- **TASK OBJECTIVE**
Keep each entry exactly as written when you repeat it, and skip the images.

- **PROVIDED RECORDS**
- - - - - - -

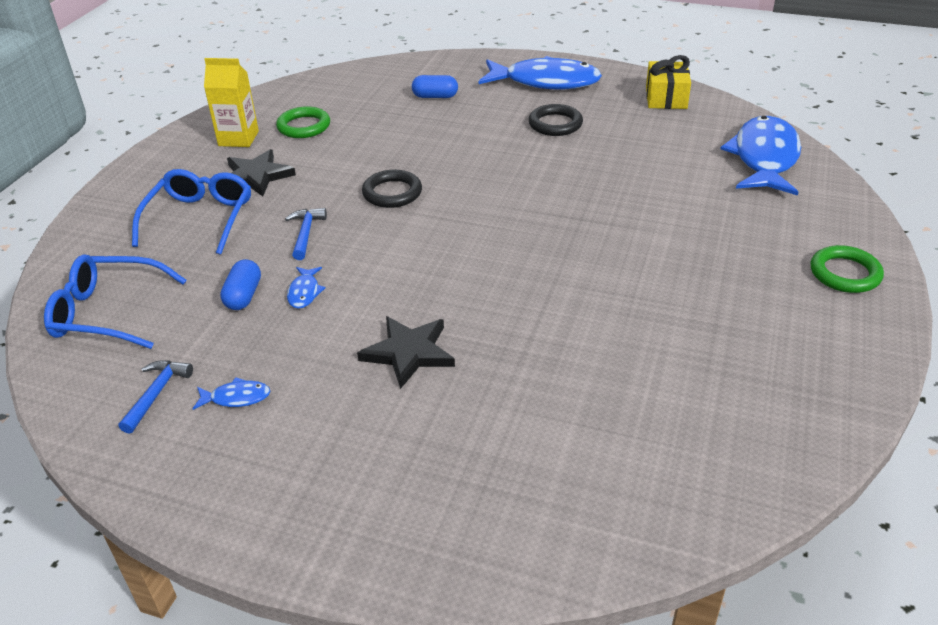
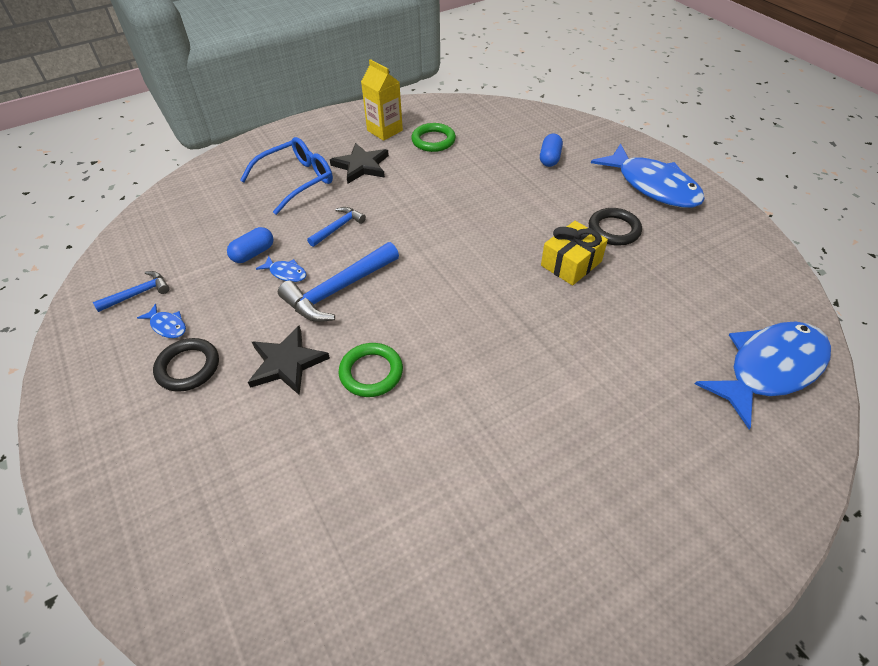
camera: 40 degrees right, 10 degrees up
blue glasses [44,254,187,349] -> none
blue fish [287,267,326,309] -> blue fish turned 105 degrees counterclockwise [256,256,306,282]
black ring [362,170,422,208] -> black ring moved to [153,338,219,392]
blue capsule [412,75,458,98] -> blue capsule turned 60 degrees clockwise [540,134,563,167]
yellow gift [646,55,691,109] -> yellow gift moved to [541,221,608,285]
green ring [811,245,884,293] -> green ring moved to [338,343,403,397]
none -> blue hammer [278,242,399,322]

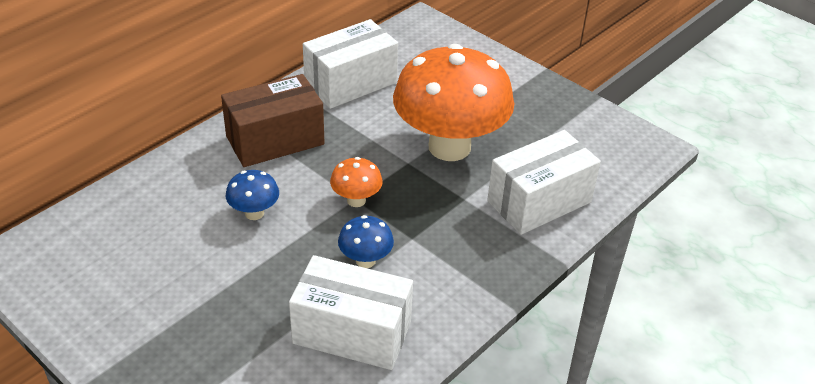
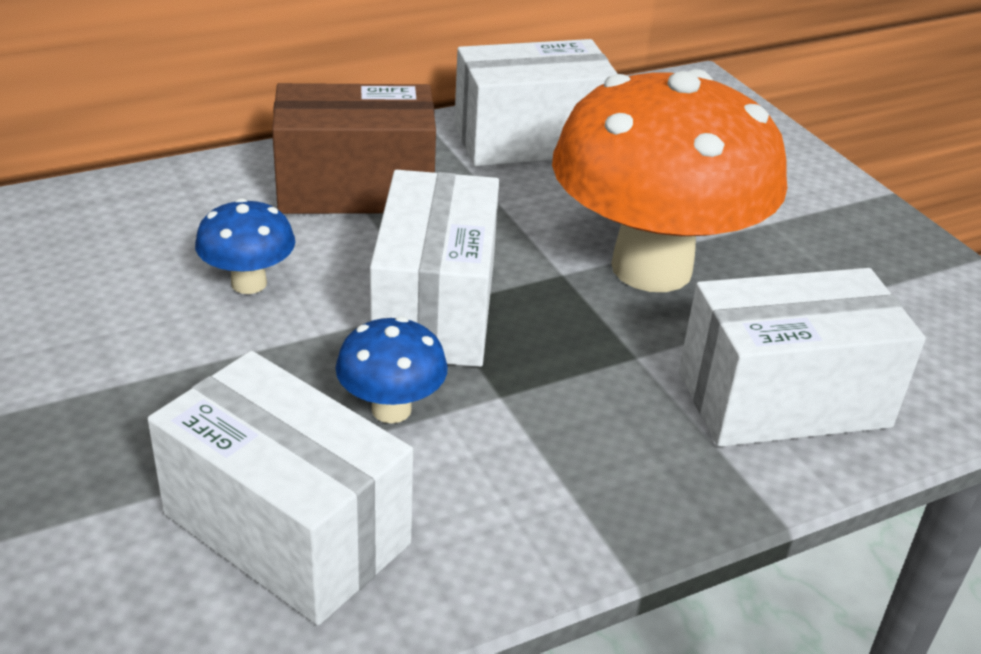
camera: 20 degrees right, 5 degrees down
orange mushroom [330,157,383,207] -> white box [370,170,499,367]

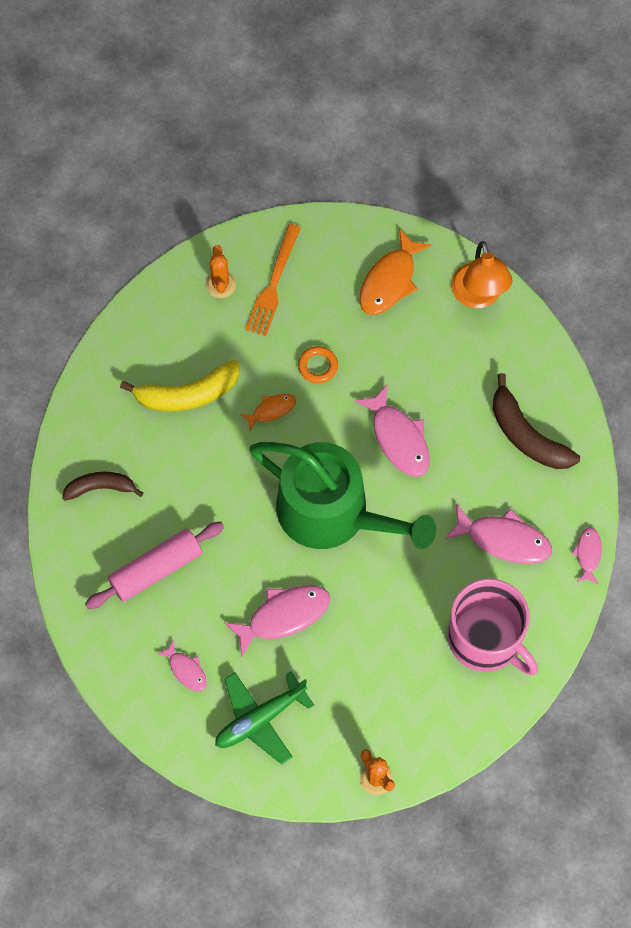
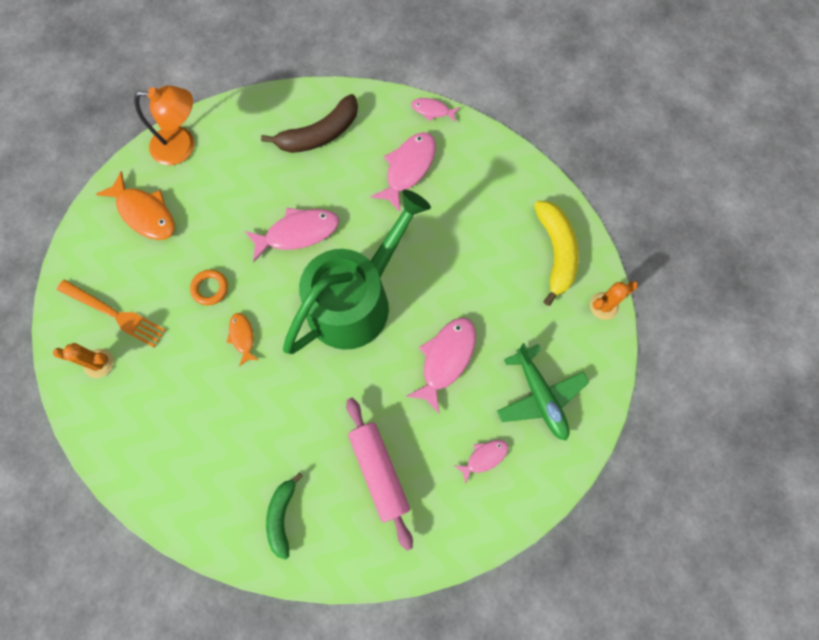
camera: 80 degrees left, 5 degrees up
brown banana [62,472,143,501] -> green banana [266,473,303,560]
yellow banana [120,360,239,412] -> yellow banana moved to [534,201,579,306]
pink fish [224,585,330,658] -> pink fish turned 45 degrees clockwise [406,317,476,414]
pink mug [448,579,538,675] -> none

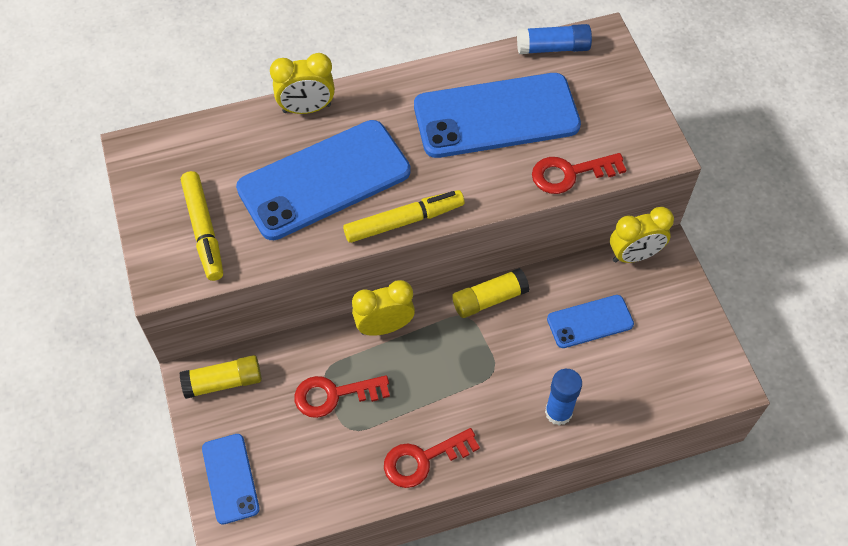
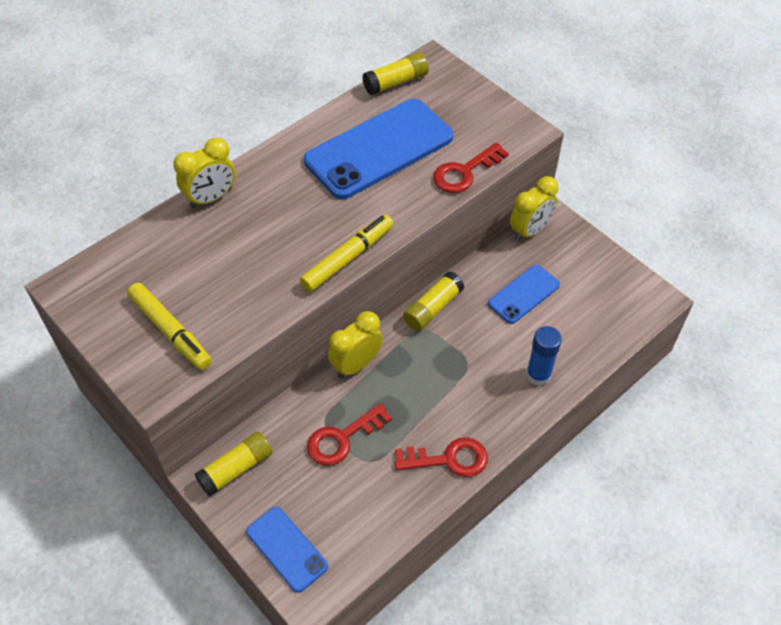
camera: 25 degrees left, 5 degrees down
blue phone [236,120,411,240] -> none
red key [384,428,480,488] -> red key turned 135 degrees counterclockwise [395,437,488,477]
blue glue stick [517,24,592,54] -> yellow glue stick [362,52,429,95]

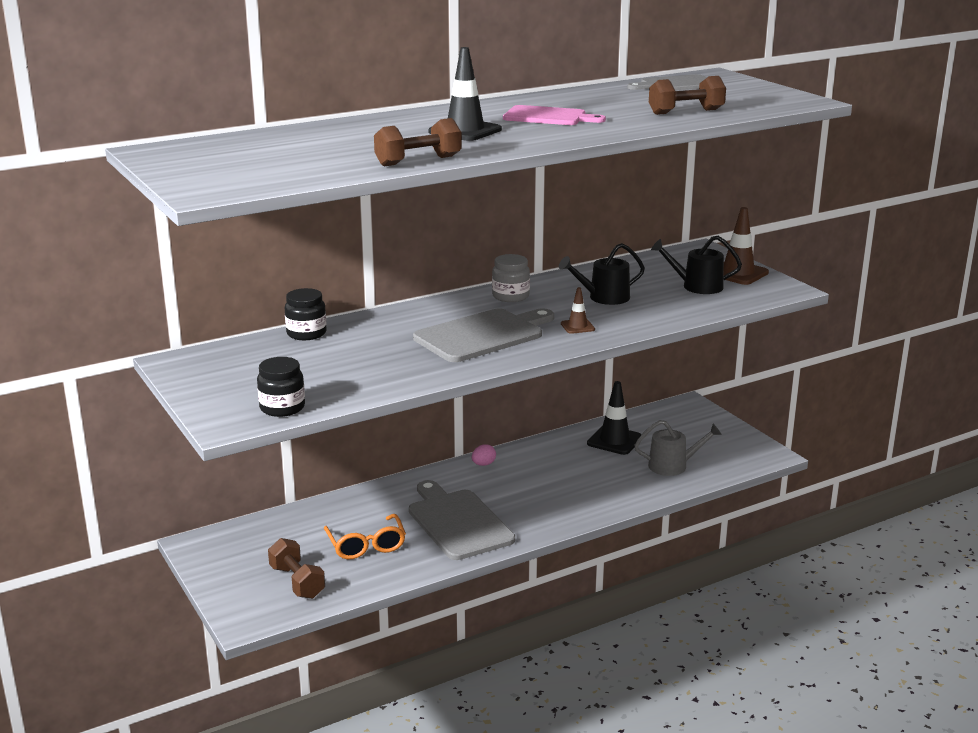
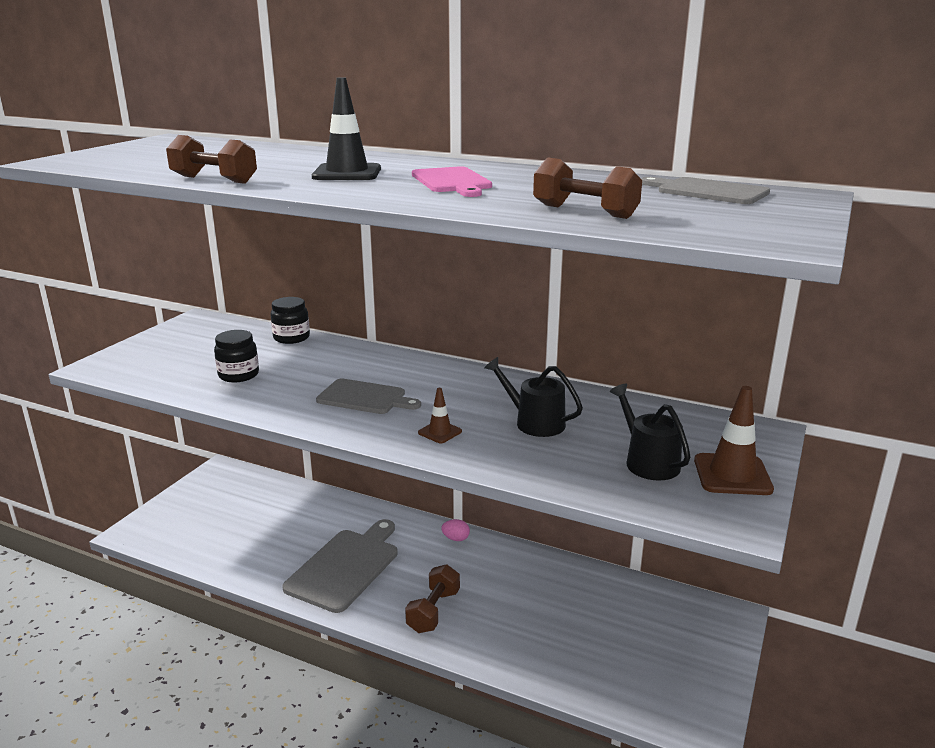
camera: 55 degrees right, 0 degrees up
black jar [257,357,305,417] -> black jar moved to [214,330,259,383]
brown dumbbell [268,538,325,599] -> brown dumbbell moved to [405,564,460,633]
orange glasses [324,514,406,559] -> none
grey cutting board [413,308,554,362] -> grey cutting board [316,378,421,414], size x0.65
grey jar [492,254,530,302] -> none
black traffic cone [587,381,642,455] -> none
grey watering can [634,420,722,476] -> none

- - - - - - -

- **RESULT OF THIS EXERCISE**
camera: 40 degrees right, 10 degrees up
blue glasses [44,254,187,349] -> none
blue fish [287,267,326,309] -> blue fish turned 105 degrees counterclockwise [256,256,306,282]
black ring [362,170,422,208] -> black ring moved to [153,338,219,392]
blue capsule [412,75,458,98] -> blue capsule turned 60 degrees clockwise [540,134,563,167]
yellow gift [646,55,691,109] -> yellow gift moved to [541,221,608,285]
green ring [811,245,884,293] -> green ring moved to [338,343,403,397]
none -> blue hammer [278,242,399,322]

camera: 20 degrees right, 5 degrees down
orange mushroom [330,157,383,207] -> white box [370,170,499,367]

camera: 80 degrees left, 5 degrees up
brown banana [62,472,143,501] -> green banana [266,473,303,560]
yellow banana [120,360,239,412] -> yellow banana moved to [534,201,579,306]
pink fish [224,585,330,658] -> pink fish turned 45 degrees clockwise [406,317,476,414]
pink mug [448,579,538,675] -> none

camera: 25 degrees left, 5 degrees down
blue phone [236,120,411,240] -> none
red key [384,428,480,488] -> red key turned 135 degrees counterclockwise [395,437,488,477]
blue glue stick [517,24,592,54] -> yellow glue stick [362,52,429,95]

camera: 55 degrees right, 0 degrees up
black jar [257,357,305,417] -> black jar moved to [214,330,259,383]
brown dumbbell [268,538,325,599] -> brown dumbbell moved to [405,564,460,633]
orange glasses [324,514,406,559] -> none
grey cutting board [413,308,554,362] -> grey cutting board [316,378,421,414], size x0.65
grey jar [492,254,530,302] -> none
black traffic cone [587,381,642,455] -> none
grey watering can [634,420,722,476] -> none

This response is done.